Every entry should be returned exactly. Omit none of them.

## Given data:
***

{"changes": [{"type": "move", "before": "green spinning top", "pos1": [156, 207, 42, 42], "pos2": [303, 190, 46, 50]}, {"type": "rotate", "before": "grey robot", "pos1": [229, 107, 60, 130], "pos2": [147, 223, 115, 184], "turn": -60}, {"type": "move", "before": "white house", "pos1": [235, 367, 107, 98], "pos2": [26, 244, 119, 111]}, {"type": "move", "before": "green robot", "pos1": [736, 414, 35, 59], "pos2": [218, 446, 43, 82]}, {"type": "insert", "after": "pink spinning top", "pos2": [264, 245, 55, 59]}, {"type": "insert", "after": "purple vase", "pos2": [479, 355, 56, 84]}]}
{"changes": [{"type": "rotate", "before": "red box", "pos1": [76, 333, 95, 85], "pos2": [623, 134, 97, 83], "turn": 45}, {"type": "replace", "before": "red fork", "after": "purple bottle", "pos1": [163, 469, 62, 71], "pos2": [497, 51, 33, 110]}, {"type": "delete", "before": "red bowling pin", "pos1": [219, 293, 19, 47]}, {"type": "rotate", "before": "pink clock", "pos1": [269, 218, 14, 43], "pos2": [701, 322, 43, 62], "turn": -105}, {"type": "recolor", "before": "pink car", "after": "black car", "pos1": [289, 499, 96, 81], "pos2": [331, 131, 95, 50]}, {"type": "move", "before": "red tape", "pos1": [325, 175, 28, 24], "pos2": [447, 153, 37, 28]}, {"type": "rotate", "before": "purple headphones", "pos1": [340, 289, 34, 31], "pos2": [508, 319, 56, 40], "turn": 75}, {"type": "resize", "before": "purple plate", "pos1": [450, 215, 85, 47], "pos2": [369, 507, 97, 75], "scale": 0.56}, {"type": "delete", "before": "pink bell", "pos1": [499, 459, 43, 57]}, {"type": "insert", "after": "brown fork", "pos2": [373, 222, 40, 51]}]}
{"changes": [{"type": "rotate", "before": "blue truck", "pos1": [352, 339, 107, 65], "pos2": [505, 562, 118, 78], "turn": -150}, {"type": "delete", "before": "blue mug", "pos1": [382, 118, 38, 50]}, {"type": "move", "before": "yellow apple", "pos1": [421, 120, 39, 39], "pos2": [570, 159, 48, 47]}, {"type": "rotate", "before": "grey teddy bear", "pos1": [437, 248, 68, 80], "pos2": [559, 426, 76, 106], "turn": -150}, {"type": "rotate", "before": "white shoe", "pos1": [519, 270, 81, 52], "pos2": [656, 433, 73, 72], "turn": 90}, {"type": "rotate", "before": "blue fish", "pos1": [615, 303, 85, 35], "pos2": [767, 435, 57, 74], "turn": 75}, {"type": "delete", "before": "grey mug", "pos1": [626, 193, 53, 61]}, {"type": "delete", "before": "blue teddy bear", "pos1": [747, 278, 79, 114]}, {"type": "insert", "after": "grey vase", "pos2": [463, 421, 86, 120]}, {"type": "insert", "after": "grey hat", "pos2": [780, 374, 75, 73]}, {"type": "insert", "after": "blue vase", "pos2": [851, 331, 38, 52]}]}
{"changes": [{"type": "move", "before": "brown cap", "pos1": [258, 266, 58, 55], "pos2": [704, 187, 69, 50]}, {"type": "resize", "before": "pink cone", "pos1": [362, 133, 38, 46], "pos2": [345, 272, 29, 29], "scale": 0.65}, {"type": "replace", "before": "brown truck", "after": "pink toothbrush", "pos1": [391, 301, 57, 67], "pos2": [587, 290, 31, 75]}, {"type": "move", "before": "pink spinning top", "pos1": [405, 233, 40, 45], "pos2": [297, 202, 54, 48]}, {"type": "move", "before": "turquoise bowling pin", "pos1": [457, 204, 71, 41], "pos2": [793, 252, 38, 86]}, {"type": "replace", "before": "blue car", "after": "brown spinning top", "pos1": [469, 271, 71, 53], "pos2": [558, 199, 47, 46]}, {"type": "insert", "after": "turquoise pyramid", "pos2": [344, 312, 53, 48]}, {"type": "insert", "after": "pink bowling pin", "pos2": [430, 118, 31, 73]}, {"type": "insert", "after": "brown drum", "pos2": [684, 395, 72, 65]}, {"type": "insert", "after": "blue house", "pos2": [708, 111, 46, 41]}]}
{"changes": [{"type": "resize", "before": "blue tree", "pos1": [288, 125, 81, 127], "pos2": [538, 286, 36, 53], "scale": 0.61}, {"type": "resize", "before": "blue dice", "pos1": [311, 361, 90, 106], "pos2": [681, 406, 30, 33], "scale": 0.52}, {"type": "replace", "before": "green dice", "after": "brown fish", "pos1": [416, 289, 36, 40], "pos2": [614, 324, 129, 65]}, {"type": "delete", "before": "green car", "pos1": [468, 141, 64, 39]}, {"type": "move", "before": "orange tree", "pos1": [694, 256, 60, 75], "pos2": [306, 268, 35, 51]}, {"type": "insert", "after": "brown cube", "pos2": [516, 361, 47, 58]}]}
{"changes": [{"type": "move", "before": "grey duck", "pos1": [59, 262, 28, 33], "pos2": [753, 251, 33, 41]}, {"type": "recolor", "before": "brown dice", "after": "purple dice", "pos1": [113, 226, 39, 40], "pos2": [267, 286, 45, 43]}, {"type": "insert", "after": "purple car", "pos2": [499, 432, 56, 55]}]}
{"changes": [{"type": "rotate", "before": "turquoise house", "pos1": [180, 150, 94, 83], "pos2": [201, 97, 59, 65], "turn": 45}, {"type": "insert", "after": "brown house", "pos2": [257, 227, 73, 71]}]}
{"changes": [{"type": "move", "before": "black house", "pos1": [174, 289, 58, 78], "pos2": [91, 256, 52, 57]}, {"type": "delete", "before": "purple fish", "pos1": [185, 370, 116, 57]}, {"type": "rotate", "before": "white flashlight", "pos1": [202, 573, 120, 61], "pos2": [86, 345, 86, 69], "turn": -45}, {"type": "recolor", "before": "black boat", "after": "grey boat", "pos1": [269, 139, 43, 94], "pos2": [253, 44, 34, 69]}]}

***

## Answer:
{"changes": [{"type": "move", "before": "green spinning top", "pos1": [156, 207, 42, 42], "pos2": [303, 190, 46, 50]}, {"type": "rotate", "before": "grey robot", "pos1": [229, 107, 60, 130], "pos2": [147, 223, 115, 184], "turn": -60}, {"type": "move", "before": "white house", "pos1": [235, 367, 107, 98], "pos2": [26, 244, 119, 111]}, {"type": "move", "before": "green robot", "pos1": [736, 414, 35, 59], "pos2": [218, 446, 43, 82]}, {"type": "insert", "after": "pink spinning top", "pos2": [264, 245, 55, 59]}, {"type": "insert", "after": "purple vase", "pos2": [479, 355, 56, 84]}]}
{"changes": [{"type": "rotate", "before": "red box", "pos1": [76, 333, 95, 85], "pos2": [623, 134, 97, 83], "turn": 45}, {"type": "replace", "before": "red fork", "after": "purple bottle", "pos1": [163, 469, 62, 71], "pos2": [497, 51, 33, 110]}, {"type": "delete", "before": "red bowling pin", "pos1": [219, 293, 19, 47]}, {"type": "rotate", "before": "pink clock", "pos1": [269, 218, 14, 43], "pos2": [701, 322, 43, 62], "turn": -105}, {"type": "recolor", "before": "pink car", "after": "black car", "pos1": [289, 499, 96, 81], "pos2": [331, 131, 95, 50]}, {"type": "move", "before": "red tape", "pos1": [325, 175, 28, 24], "pos2": [447, 153, 37, 28]}, {"type": "rotate", "before": "purple headphones", "pos1": [340, 289, 34, 31], "pos2": [508, 319, 56, 40], "turn": 75}, {"type": "resize", "before": "purple plate", "pos1": [450, 215, 85, 47], "pos2": [369, 507, 97, 75], "scale": 0.56}, {"type": "delete", "before": "pink bell", "pos1": [499, 459, 43, 57]}, {"type": "insert", "after": "brown fork", "pos2": [373, 222, 40, 51]}]}
{"changes": [{"type": "rotate", "before": "blue truck", "pos1": [352, 339, 107, 65], "pos2": [505, 562, 118, 78], "turn": -150}, {"type": "delete", "before": "blue mug", "pos1": [382, 118, 38, 50]}, {"type": "move", "before": "yellow apple", "pos1": [421, 120, 39, 39], "pos2": [570, 159, 48, 47]}, {"type": "rotate", "before": "grey teddy bear", "pos1": [437, 248, 68, 80], "pos2": [559, 426, 76, 106], "turn": -150}, {"type": "rotate", "before": "white shoe", "pos1": [519, 270, 81, 52], "pos2": [656, 433, 73, 72], "turn": 90}, {"type": "rotate", "before": "blue fish", "pos1": [615, 303, 85, 35], "pos2": [767, 435, 57, 74], "turn": 75}, {"type": "delete", "before": "grey mug", "pos1": [626, 193, 53, 61]}, {"type": "delete", "before": "blue teddy bear", "pos1": [747, 278, 79, 114]}, {"type": "insert", "after": "grey vase", "pos2": [463, 421, 86, 120]}, {"type": "insert", "after": "grey hat", "pos2": [780, 374, 75, 73]}, {"type": "insert", "after": "blue vase", "pos2": [851, 331, 38, 52]}]}
{"changes": [{"type": "move", "before": "brown cap", "pos1": [258, 266, 58, 55], "pos2": [704, 187, 69, 50]}, {"type": "resize", "before": "pink cone", "pos1": [362, 133, 38, 46], "pos2": [345, 272, 29, 29], "scale": 0.65}, {"type": "replace", "before": "brown truck", "after": "pink toothbrush", "pos1": [391, 301, 57, 67], "pos2": [587, 290, 31, 75]}, {"type": "move", "before": "pink spinning top", "pos1": [405, 233, 40, 45], "pos2": [297, 202, 54, 48]}, {"type": "move", "before": "turquoise bowling pin", "pos1": [457, 204, 71, 41], "pos2": [793, 252, 38, 86]}, {"type": "replace", "before": "blue car", "after": "brown spinning top", "pos1": [469, 271, 71, 53], "pos2": [558, 199, 47, 46]}, {"type": "insert", "after": "turquoise pyramid", "pos2": [344, 312, 53, 48]}, {"type": "insert", "after": "pink bowling pin", "pos2": [430, 118, 31, 73]}, {"type": "insert", "after": "brown drum", "pos2": [684, 395, 72, 65]}, {"type": "insert", "after": "blue house", "pos2": [708, 111, 46, 41]}]}
{"changes": [{"type": "resize", "before": "blue tree", "pos1": [288, 125, 81, 127], "pos2": [538, 286, 36, 53], "scale": 0.61}, {"type": "resize", "before": "blue dice", "pos1": [311, 361, 90, 106], "pos2": [681, 406, 30, 33], "scale": 0.52}, {"type": "replace", "before": "green dice", "after": "brown fish", "pos1": [416, 289, 36, 40], "pos2": [614, 324, 129, 65]}, {"type": "delete", "before": "green car", "pos1": [468, 141, 64, 39]}, {"type": "move", "before": "orange tree", "pos1": [694, 256, 60, 75], "pos2": [306, 268, 35, 51]}, {"type": "insert", "after": "brown cube", "pos2": [516, 361, 47, 58]}]}
{"changes": [{"type": "move", "before": "grey duck", "pos1": [59, 262, 28, 33], "pos2": [753, 251, 33, 41]}, {"type": "recolor", "before": "brown dice", "after": "purple dice", "pos1": [113, 226, 39, 40], "pos2": [267, 286, 45, 43]}, {"type": "insert", "after": "purple car", "pos2": [499, 432, 56, 55]}]}
{"changes": [{"type": "rotate", "before": "turquoise house", "pos1": [180, 150, 94, 83], "pos2": [201, 97, 59, 65], "turn": 45}, {"type": "insert", "after": "brown house", "pos2": [257, 227, 73, 71]}]}
{"changes": [{"type": "move", "before": "black house", "pos1": [174, 289, 58, 78], "pos2": [91, 256, 52, 57]}, {"type": "delete", "before": "purple fish", "pos1": [185, 370, 116, 57]}, {"type": "rotate", "before": "white flashlight", "pos1": [202, 573, 120, 61], "pos2": [86, 345, 86, 69], "turn": -45}, {"type": "recolor", "before": "black boat", "after": "grey boat", "pos1": [269, 139, 43, 94], "pos2": [253, 44, 34, 69]}]}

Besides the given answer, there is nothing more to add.